(What the task requires): Would you transcribe the listing that follows word for word, skipping pictures?

(Available data):
----

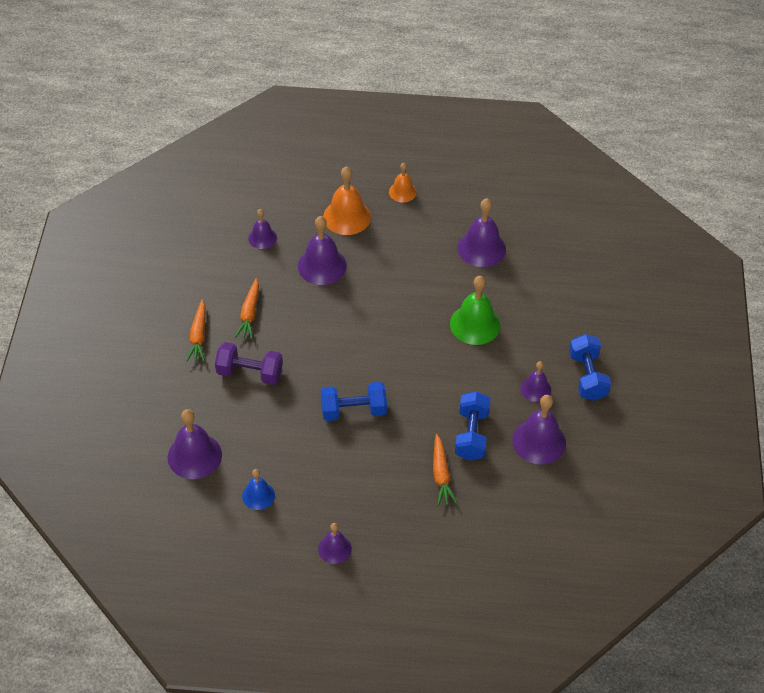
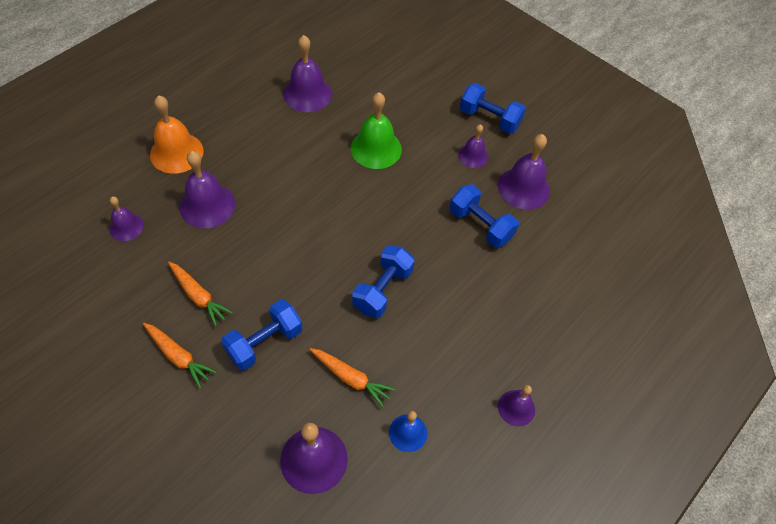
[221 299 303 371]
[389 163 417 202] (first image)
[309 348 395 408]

----

(Solution below):
[221 299 303 371]
[389 163 417 202] (first image)
[309 348 395 408]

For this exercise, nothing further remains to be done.